WHAT YOU SHOULD DO: Return only those lines of the records below in which "jaune" appears.

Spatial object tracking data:

-----

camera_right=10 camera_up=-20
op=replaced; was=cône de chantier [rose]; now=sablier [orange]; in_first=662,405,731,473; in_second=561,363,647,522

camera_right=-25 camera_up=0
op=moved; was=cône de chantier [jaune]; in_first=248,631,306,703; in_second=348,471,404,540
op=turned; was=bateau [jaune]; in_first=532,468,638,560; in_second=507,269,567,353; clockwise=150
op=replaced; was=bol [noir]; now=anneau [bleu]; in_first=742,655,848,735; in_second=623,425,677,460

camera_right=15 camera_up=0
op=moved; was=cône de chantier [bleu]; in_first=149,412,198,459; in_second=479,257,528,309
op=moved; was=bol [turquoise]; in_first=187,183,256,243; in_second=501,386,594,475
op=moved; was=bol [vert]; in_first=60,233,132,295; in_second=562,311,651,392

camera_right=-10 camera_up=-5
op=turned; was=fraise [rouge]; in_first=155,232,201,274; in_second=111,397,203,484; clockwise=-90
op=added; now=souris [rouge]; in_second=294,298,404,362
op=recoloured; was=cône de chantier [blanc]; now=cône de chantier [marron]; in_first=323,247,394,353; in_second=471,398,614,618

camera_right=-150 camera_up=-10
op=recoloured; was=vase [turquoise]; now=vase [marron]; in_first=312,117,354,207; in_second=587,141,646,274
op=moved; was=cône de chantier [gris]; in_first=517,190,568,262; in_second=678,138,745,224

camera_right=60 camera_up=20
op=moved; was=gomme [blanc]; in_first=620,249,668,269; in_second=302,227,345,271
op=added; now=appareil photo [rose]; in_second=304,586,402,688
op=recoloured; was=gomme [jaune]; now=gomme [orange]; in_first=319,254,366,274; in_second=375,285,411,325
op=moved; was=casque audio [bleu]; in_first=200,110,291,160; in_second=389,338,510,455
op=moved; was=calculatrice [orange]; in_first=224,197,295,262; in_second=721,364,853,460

-----

TASK ANSWER:
op=moved; was=cône de chantier [jaune]; in_first=248,631,306,703; in_second=348,471,404,540
op=turned; was=bateau [jaune]; in_first=532,468,638,560; in_second=507,269,567,353; clockwise=150
op=recoloured; was=gomme [jaune]; now=gomme [orange]; in_first=319,254,366,274; in_second=375,285,411,325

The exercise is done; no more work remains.